DESCRIPTION OF THE TASK
I would like you to restate each record word for word.

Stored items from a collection
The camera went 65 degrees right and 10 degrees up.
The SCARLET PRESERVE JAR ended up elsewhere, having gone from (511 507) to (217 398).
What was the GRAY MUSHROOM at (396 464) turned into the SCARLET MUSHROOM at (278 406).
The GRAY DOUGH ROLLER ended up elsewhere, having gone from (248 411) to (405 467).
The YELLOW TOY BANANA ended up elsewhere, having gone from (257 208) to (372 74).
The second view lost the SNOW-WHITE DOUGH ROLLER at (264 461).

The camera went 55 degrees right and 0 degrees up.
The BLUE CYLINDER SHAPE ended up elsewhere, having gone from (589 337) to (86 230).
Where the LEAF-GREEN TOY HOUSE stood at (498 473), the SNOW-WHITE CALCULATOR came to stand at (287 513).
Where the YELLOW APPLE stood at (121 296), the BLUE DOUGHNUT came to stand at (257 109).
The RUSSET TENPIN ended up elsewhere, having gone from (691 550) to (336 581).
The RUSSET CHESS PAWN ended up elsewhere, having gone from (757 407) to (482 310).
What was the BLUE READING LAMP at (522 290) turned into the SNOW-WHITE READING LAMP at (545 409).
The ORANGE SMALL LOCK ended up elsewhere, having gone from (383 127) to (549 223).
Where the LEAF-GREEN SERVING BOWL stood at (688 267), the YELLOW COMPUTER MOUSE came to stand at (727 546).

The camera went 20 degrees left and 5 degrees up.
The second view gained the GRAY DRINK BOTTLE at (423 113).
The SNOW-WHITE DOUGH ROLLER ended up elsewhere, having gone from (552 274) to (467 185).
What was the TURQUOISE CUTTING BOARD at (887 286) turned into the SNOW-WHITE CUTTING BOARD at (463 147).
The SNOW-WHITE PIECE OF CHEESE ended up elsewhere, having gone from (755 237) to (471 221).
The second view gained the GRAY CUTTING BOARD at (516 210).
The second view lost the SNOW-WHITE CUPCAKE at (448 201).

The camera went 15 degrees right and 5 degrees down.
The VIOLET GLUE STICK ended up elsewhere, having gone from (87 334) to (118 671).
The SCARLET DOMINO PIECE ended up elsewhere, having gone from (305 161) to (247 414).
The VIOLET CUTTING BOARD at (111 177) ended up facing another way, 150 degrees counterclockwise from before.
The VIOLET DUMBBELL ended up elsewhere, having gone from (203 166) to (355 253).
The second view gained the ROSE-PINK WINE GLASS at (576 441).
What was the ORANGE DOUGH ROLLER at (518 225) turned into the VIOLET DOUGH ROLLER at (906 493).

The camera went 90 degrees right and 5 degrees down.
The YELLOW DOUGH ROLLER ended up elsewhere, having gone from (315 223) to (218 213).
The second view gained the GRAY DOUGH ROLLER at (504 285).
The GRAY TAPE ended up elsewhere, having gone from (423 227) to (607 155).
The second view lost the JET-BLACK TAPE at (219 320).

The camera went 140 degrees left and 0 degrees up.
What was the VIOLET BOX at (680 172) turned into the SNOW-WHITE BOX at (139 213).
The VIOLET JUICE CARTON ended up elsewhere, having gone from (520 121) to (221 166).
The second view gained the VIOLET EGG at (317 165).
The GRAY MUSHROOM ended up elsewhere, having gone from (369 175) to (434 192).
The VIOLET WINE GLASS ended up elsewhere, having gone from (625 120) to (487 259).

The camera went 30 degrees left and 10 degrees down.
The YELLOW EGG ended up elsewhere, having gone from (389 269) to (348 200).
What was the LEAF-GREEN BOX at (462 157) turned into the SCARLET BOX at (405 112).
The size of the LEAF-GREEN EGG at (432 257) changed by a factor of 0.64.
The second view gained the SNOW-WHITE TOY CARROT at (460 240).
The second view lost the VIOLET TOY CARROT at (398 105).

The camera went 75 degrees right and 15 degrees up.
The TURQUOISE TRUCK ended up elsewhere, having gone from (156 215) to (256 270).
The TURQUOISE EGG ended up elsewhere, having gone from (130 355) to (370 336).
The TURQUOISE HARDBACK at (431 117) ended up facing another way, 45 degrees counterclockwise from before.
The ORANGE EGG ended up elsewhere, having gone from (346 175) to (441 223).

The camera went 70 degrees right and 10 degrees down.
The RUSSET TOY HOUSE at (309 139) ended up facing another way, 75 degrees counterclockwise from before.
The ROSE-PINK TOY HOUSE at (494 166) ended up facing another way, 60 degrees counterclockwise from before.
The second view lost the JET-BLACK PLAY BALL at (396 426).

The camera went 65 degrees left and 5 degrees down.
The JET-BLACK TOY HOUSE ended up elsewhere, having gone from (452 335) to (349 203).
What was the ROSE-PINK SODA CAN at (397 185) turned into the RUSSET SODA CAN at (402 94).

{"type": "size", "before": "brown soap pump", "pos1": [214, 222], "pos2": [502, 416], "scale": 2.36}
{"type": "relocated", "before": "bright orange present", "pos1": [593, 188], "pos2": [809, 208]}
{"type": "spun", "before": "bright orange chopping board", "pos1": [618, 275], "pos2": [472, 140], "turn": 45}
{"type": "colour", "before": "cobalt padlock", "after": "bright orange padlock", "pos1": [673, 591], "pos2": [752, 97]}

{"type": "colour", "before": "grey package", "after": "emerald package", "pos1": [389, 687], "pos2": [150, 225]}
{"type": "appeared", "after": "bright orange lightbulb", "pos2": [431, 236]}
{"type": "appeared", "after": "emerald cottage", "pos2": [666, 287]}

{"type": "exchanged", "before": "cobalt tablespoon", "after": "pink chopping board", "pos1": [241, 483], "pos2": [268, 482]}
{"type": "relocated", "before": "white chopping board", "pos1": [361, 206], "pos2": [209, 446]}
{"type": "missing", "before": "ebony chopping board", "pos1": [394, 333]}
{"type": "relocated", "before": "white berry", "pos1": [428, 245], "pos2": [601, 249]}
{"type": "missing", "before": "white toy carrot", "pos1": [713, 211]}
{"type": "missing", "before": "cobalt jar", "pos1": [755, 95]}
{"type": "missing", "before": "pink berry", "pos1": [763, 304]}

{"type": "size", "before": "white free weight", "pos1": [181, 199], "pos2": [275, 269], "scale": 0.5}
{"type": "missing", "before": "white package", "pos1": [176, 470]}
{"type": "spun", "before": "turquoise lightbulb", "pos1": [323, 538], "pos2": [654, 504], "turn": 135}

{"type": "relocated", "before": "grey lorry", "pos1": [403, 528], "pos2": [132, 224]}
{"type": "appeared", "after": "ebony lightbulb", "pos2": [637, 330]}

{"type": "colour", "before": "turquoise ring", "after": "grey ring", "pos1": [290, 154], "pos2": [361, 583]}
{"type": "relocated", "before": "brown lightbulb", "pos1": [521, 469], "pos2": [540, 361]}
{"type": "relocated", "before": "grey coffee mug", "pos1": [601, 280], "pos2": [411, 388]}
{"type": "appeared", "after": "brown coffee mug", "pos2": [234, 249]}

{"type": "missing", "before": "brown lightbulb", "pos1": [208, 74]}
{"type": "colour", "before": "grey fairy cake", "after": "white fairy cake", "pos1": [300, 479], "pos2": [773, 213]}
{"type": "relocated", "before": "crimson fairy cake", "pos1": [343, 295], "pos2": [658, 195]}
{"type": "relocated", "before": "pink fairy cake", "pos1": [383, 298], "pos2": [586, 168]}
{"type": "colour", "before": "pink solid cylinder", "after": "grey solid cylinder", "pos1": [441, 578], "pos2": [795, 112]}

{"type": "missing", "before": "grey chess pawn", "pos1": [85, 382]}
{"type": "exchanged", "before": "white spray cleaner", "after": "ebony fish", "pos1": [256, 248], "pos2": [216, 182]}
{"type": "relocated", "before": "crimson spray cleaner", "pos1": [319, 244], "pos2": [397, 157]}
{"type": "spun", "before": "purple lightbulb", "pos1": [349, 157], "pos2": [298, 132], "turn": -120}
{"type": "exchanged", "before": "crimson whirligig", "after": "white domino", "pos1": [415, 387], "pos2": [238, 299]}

YOUR SOLUTION
The camera went 65 degrees right and 10 degrees up.
The SCARLET PRESERVE JAR ended up elsewhere, having gone from (511 507) to (217 398).
What was the GRAY MUSHROOM at (396 464) turned into the SCARLET MUSHROOM at (278 406).
The GRAY DOUGH ROLLER ended up elsewhere, having gone from (248 411) to (405 467).
The YELLOW TOY BANANA ended up elsewhere, having gone from (257 208) to (372 74).
The second view lost the SNOW-WHITE DOUGH ROLLER at (264 461).

The camera went 55 degrees right and 0 degrees up.
The BLUE CYLINDER SHAPE ended up elsewhere, having gone from (589 337) to (86 230).
Where the LEAF-GREEN TOY HOUSE stood at (498 473), the SNOW-WHITE CALCULATOR came to stand at (287 513).
Where the YELLOW APPLE stood at (121 296), the BLUE DOUGHNUT came to stand at (257 109).
The RUSSET TENPIN ended up elsewhere, having gone from (691 550) to (336 581).
The RUSSET CHESS PAWN ended up elsewhere, having gone from (757 407) to (482 310).
What was the BLUE READING LAMP at (522 290) turned into the SNOW-WHITE READING LAMP at (545 409).
The ORANGE SMALL LOCK ended up elsewhere, having gone from (383 127) to (549 223).
Where the LEAF-GREEN SERVING BOWL stood at (688 267), the YELLOW COMPUTER MOUSE came to stand at (727 546).

The camera went 20 degrees left and 5 degrees up.
The second view gained the GRAY DRINK BOTTLE at (423 113).
The SNOW-WHITE DOUGH ROLLER ended up elsewhere, having gone from (552 274) to (467 185).
What was the TURQUOISE CUTTING BOARD at (887 286) turned into the SNOW-WHITE CUTTING BOARD at (463 147).
The SNOW-WHITE PIECE OF CHEESE ended up elsewhere, having gone from (755 237) to (471 221).
The second view gained the GRAY CUTTING BOARD at (516 210).
The second view lost the SNOW-WHITE CUPCAKE at (448 201).

The camera went 15 degrees right and 5 degrees down.
The VIOLET GLUE STICK ended up elsewhere, having gone from (87 334) to (118 671).
The SCARLET DOMINO PIECE ended up elsewhere, having gone from (305 161) to (247 414).
The VIOLET CUTTING BOARD at (111 177) ended up facing another way, 150 degrees counterclockwise from before.
The VIOLET DUMBBELL ended up elsewhere, having gone from (203 166) to (355 253).
The second view gained the ROSE-PINK WINE GLASS at (576 441).
What was the ORANGE DOUGH ROLLER at (518 225) turned into the VIOLET DOUGH ROLLER at (906 493).

The camera went 90 degrees right and 5 degrees down.
The YELLOW DOUGH ROLLER ended up elsewhere, having gone from (315 223) to (218 213).
The second view gained the GRAY DOUGH ROLLER at (504 285).
The GRAY TAPE ended up elsewhere, having gone from (423 227) to (607 155).
The second view lost the JET-BLACK TAPE at (219 320).

The camera went 140 degrees left and 0 degrees up.
What was the VIOLET BOX at (680 172) turned into the SNOW-WHITE BOX at (139 213).
The VIOLET JUICE CARTON ended up elsewhere, having gone from (520 121) to (221 166).
The second view gained the VIOLET EGG at (317 165).
The GRAY MUSHROOM ended up elsewhere, having gone from (369 175) to (434 192).
The VIOLET WINE GLASS ended up elsewhere, having gone from (625 120) to (487 259).

The camera went 30 degrees left and 10 degrees down.
The YELLOW EGG ended up elsewhere, having gone from (389 269) to (348 200).
What was the LEAF-GREEN BOX at (462 157) turned into the SCARLET BOX at (405 112).
The size of the LEAF-GREEN EGG at (432 257) changed by a factor of 0.64.
The second view gained the SNOW-WHITE TOY CARROT at (460 240).
The second view lost the VIOLET TOY CARROT at (398 105).

The camera went 75 degrees right and 15 degrees up.
The TURQUOISE TRUCK ended up elsewhere, having gone from (156 215) to (256 270).
The TURQUOISE EGG ended up elsewhere, having gone from (130 355) to (370 336).
The TURQUOISE HARDBACK at (431 117) ended up facing another way, 45 degrees counterclockwise from before.
The ORANGE EGG ended up elsewhere, having gone from (346 175) to (441 223).

The camera went 70 degrees right and 10 degrees down.
The RUSSET TOY HOUSE at (309 139) ended up facing another way, 75 degrees counterclockwise from before.
The ROSE-PINK TOY HOUSE at (494 166) ended up facing another way, 60 degrees counterclockwise from before.
The second view lost the JET-BLACK PLAY BALL at (396 426).

The camera went 65 degrees left and 5 degrees down.
The JET-BLACK TOY HOUSE ended up elsewhere, having gone from (452 335) to (349 203).
What was the ROSE-PINK SODA CAN at (397 185) turned into the RUSSET SODA CAN at (402 94).

{"type": "size", "before": "brown soap pump", "pos1": [214, 222], "pos2": [502, 416], "scale": 2.36}
{"type": "relocated", "before": "bright orange present", "pos1": [593, 188], "pos2": [809, 208]}
{"type": "spun", "before": "bright orange chopping board", "pos1": [618, 275], "pos2": [472, 140], "turn": 45}
{"type": "colour", "before": "cobalt padlock", "after": "bright orange padlock", "pos1": [673, 591], "pos2": [752, 97]}

{"type": "colour", "before": "grey package", "after": "emerald package", "pos1": [389, 687], "pos2": [150, 225]}
{"type": "appeared", "after": "bright orange lightbulb", "pos2": [431, 236]}
{"type": "appeared", "after": "emerald cottage", "pos2": [666, 287]}

{"type": "exchanged", "before": "cobalt tablespoon", "after": "pink chopping board", "pos1": [241, 483], "pos2": [268, 482]}
{"type": "relocated", "before": "white chopping board", "pos1": [361, 206], "pos2": [209, 446]}
{"type": "missing", "before": "ebony chopping board", "pos1": [394, 333]}
{"type": "relocated", "before": "white berry", "pos1": [428, 245], "pos2": [601, 249]}
{"type": "missing", "before": "white toy carrot", "pos1": [713, 211]}
{"type": "missing", "before": "cobalt jar", "pos1": [755, 95]}
{"type": "missing", "before": "pink berry", "pos1": [763, 304]}

{"type": "size", "before": "white free weight", "pos1": [181, 199], "pos2": [275, 269], "scale": 0.5}
{"type": "missing", "before": "white package", "pos1": [176, 470]}
{"type": "spun", "before": "turquoise lightbulb", "pos1": [323, 538], "pos2": [654, 504], "turn": 135}

{"type": "relocated", "before": "grey lorry", "pos1": [403, 528], "pos2": [132, 224]}
{"type": "appeared", "after": "ebony lightbulb", "pos2": [637, 330]}

{"type": "colour", "before": "turquoise ring", "after": "grey ring", "pos1": [290, 154], "pos2": [361, 583]}
{"type": "relocated", "before": "brown lightbulb", "pos1": [521, 469], "pos2": [540, 361]}
{"type": "relocated", "before": "grey coffee mug", "pos1": [601, 280], "pos2": [411, 388]}
{"type": "appeared", "after": "brown coffee mug", "pos2": [234, 249]}

{"type": "missing", "before": "brown lightbulb", "pos1": [208, 74]}
{"type": "colour", "before": "grey fairy cake", "after": "white fairy cake", "pos1": [300, 479], "pos2": [773, 213]}
{"type": "relocated", "before": "crimson fairy cake", "pos1": [343, 295], "pos2": [658, 195]}
{"type": "relocated", "before": "pink fairy cake", "pos1": [383, 298], "pos2": [586, 168]}
{"type": "colour", "before": "pink solid cylinder", "after": "grey solid cylinder", "pos1": [441, 578], "pos2": [795, 112]}

{"type": "missing", "before": "grey chess pawn", "pos1": [85, 382]}
{"type": "exchanged", "before": "white spray cleaner", "after": "ebony fish", "pos1": [256, 248], "pos2": [216, 182]}
{"type": "relocated", "before": "crimson spray cleaner", "pos1": [319, 244], "pos2": [397, 157]}
{"type": "spun", "before": "purple lightbulb", "pos1": [349, 157], "pos2": [298, 132], "turn": -120}
{"type": "exchanged", "before": "crimson whirligig", "after": "white domino", "pos1": [415, 387], "pos2": [238, 299]}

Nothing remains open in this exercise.